Segment Start: Raw data

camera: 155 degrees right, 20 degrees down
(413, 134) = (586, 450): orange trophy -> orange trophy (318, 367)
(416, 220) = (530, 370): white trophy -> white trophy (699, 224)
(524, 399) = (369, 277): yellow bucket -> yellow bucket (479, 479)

Segment End: Raw data

What you should do ->
Your reply should be the number of lines in the listing above that contain "trophy", with nothing added.

Your response ->
2